THE PROBLEM
Leaving the pictures aside, return the listing exactly as it appears.
══════════
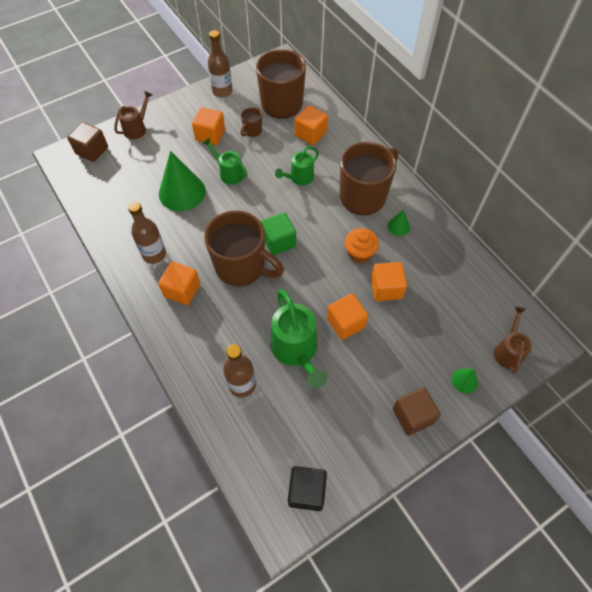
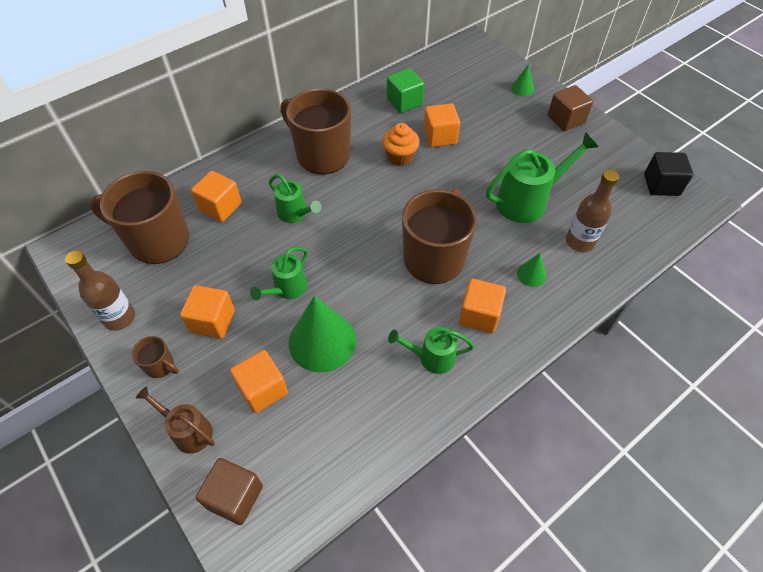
camera: 95 degrees left, 5 degrees down
(154, 254) = (431, 357): brown bottle -> green watering can
(252, 130) = (208, 270): brown mug -> brown mug (160, 366)
(278, 241) = (393, 226): green cube -> green cube (404, 102)
(345, 323) = (486, 165): orange cube -> orange cube (263, 389)
(398, 226) = (361, 128): green cone -> green cone (531, 274)
(508, 351) = (486, 63): brown watering can -> none

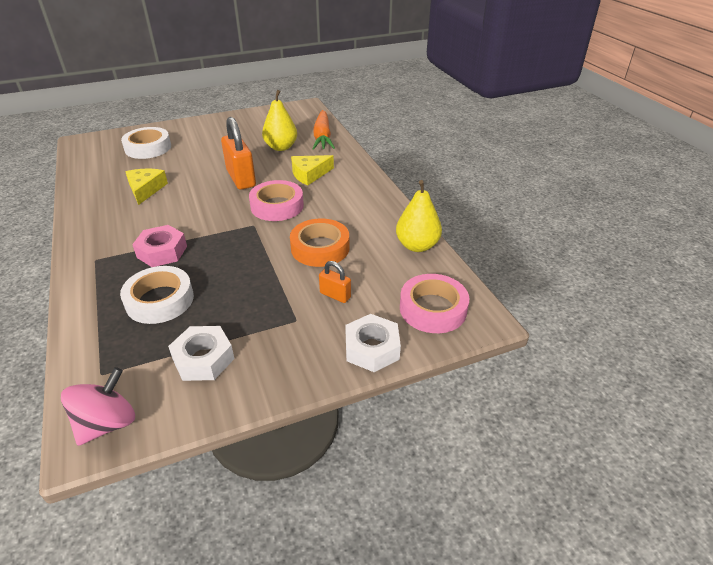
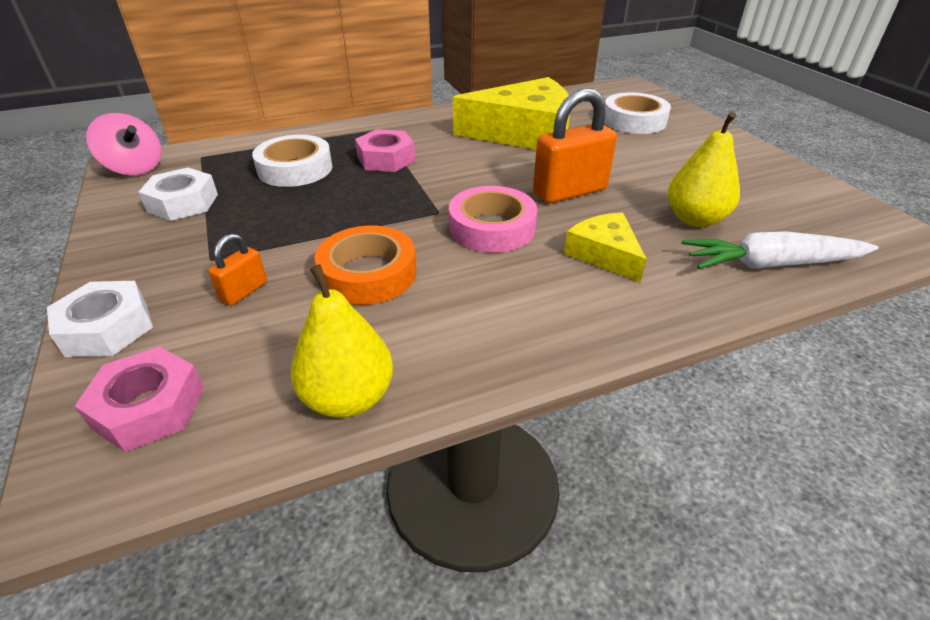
camera: 90 degrees right, 0 degrees up
(145, 189) = (525, 133): yellow cheese -> yellow cheese, size x1.95
(322, 137) = (771, 264): orange carrot -> white carrot
(433, 309) = (149, 407): pink tape -> pink nut

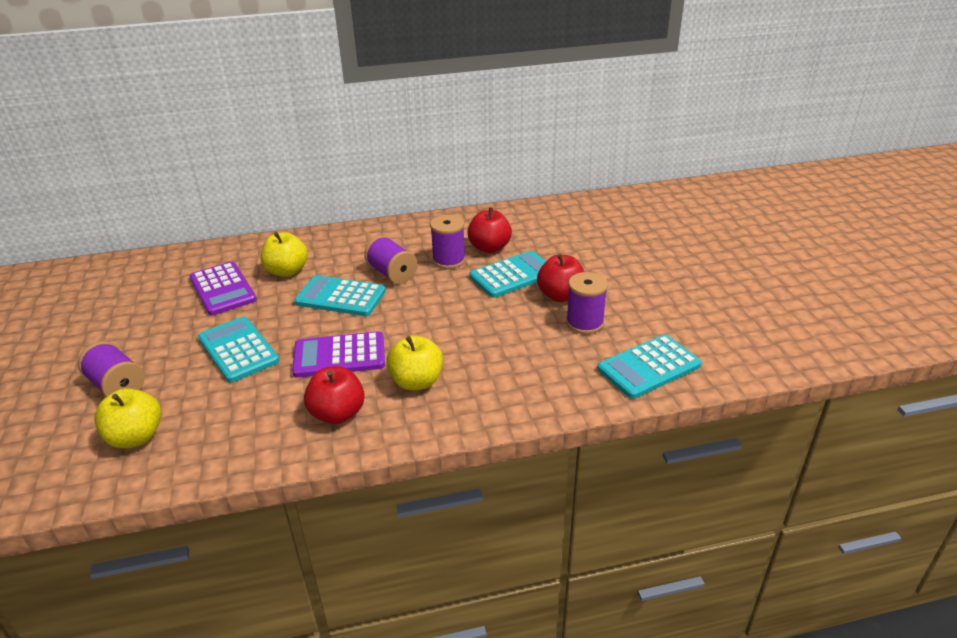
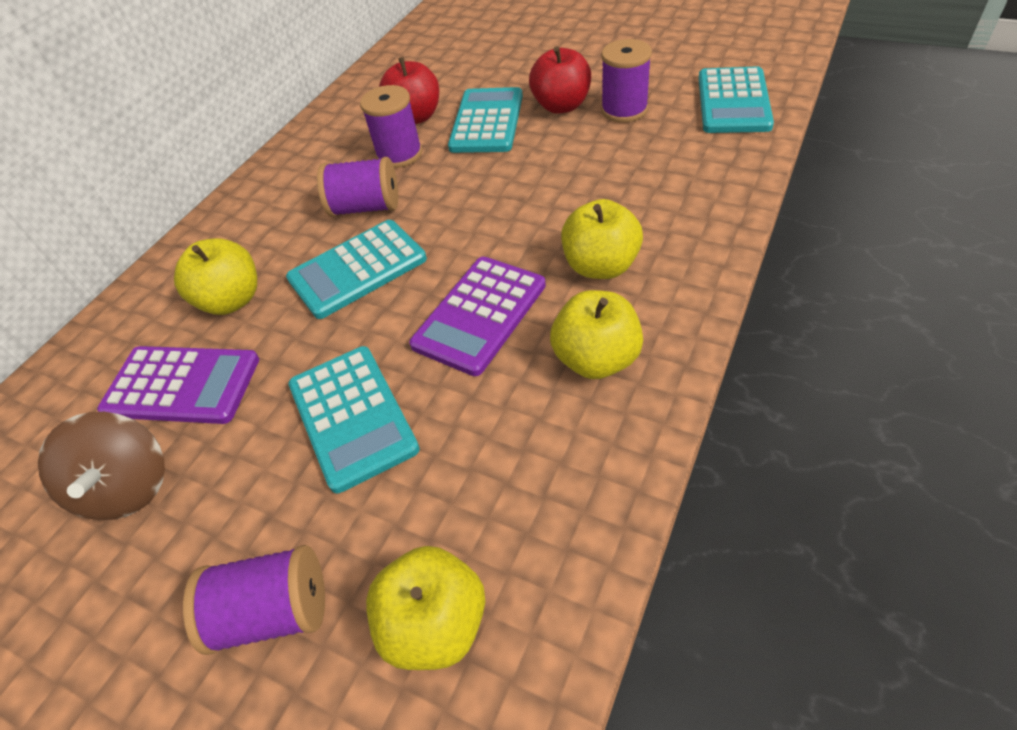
camera: 45 degrees left, 15 degrees up
(157, 309) = (129, 487): none -> brown spinning top
(238, 350) = (352, 416): turquoise calculator -> turquoise calculator turned 120 degrees counterclockwise
(337, 414) = (596, 359): red apple -> yellow apple

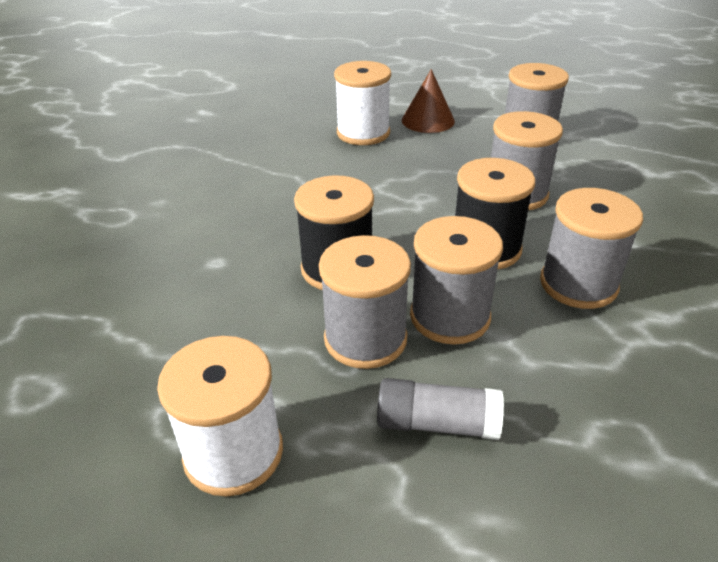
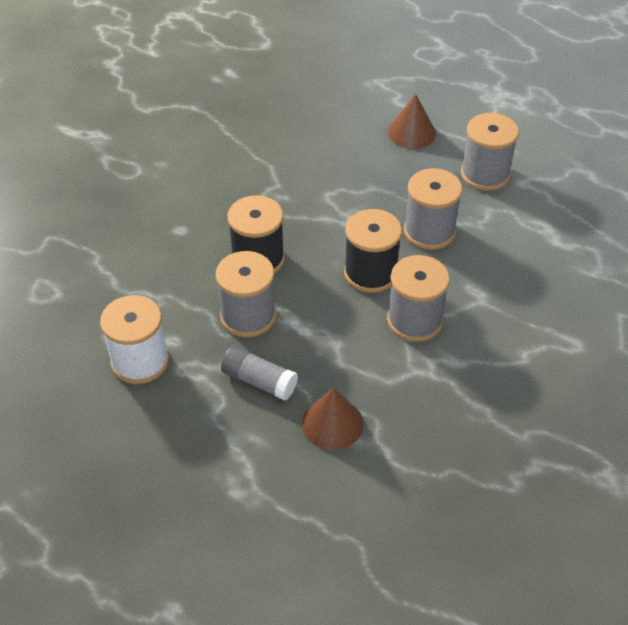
camera: 20 degrees right, 10 degrees up
(363, 133) = (348, 133): white spool -> none
(450, 316) = (310, 317): grey spool -> none
(586, 452) = (332, 423): none -> brown cone

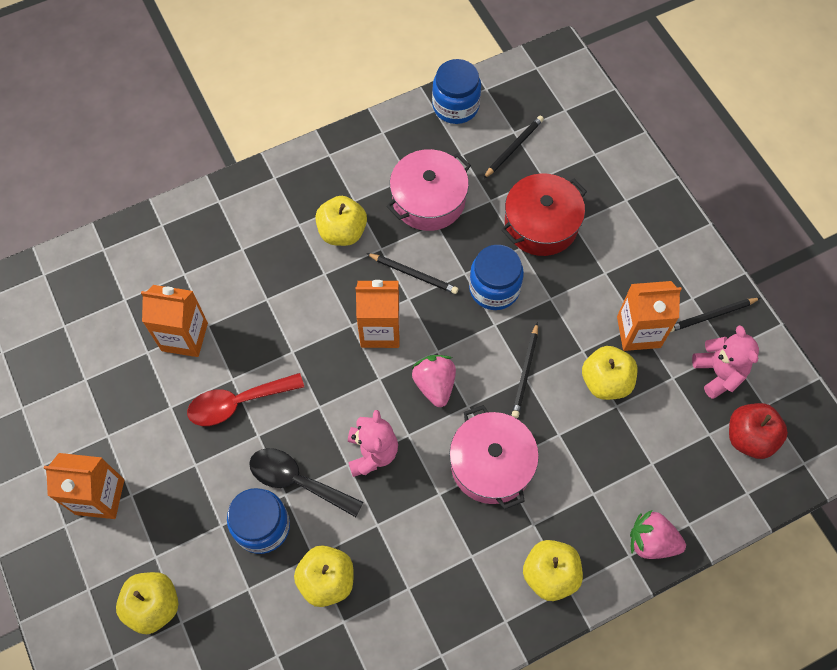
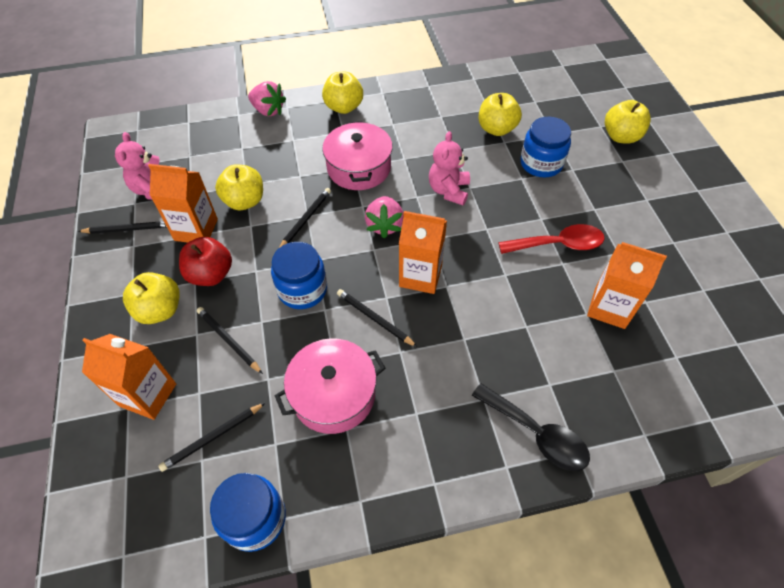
camera: 165 degrees left, 10 degrees down
(100, 497) = (672, 202): orange carton -> orange carton (148, 395)
(297, 481) = (511, 184): black spoon -> black spoon (536, 434)
(342, 232) = (437, 379): yellow apple -> yellow apple (160, 310)
(541, 224) = (228, 340): red pot -> black pencil
(749, 437) = (162, 149): red apple -> red apple (211, 274)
══════════
OUTPUT FOR THIS TASK
camera: 95 degrees left, 5 degrees down
(154, 254) = (431, 357): brown bottle -> green watering can
(252, 130) = (208, 270): brown mug -> brown mug (160, 366)
(278, 241) = (393, 226): green cube -> green cube (404, 102)
(345, 323) = (486, 165): orange cube -> orange cube (263, 389)
(398, 226) = (361, 128): green cone -> green cone (531, 274)
(508, 351) = (486, 63): brown watering can -> none

camera: 90 degrees right, 0 degrees up
(145, 189) = (525, 133): yellow cheese -> yellow cheese, size x1.95
(322, 137) = (771, 264): orange carrot -> white carrot
(433, 309) = (149, 407): pink tape -> pink nut

camera: 45 degrees left, 15 degrees up
(157, 309) = (129, 487): none -> brown spinning top
(238, 350) = (352, 416): turquoise calculator -> turquoise calculator turned 120 degrees counterclockwise
(337, 414) = (596, 359): red apple -> yellow apple

camera: 20 degrees right, 10 degrees up
(363, 133) = (348, 133): white spool -> none
(450, 316) = (310, 317): grey spool -> none
(586, 452) = (332, 423): none -> brown cone

camera: 165 degrees left, 10 degrees down
(100, 497) = (672, 202): orange carton -> orange carton (148, 395)
(297, 481) = (511, 184): black spoon -> black spoon (536, 434)
(342, 232) = (437, 379): yellow apple -> yellow apple (160, 310)
(541, 224) = (228, 340): red pot -> black pencil
(749, 437) = (162, 149): red apple -> red apple (211, 274)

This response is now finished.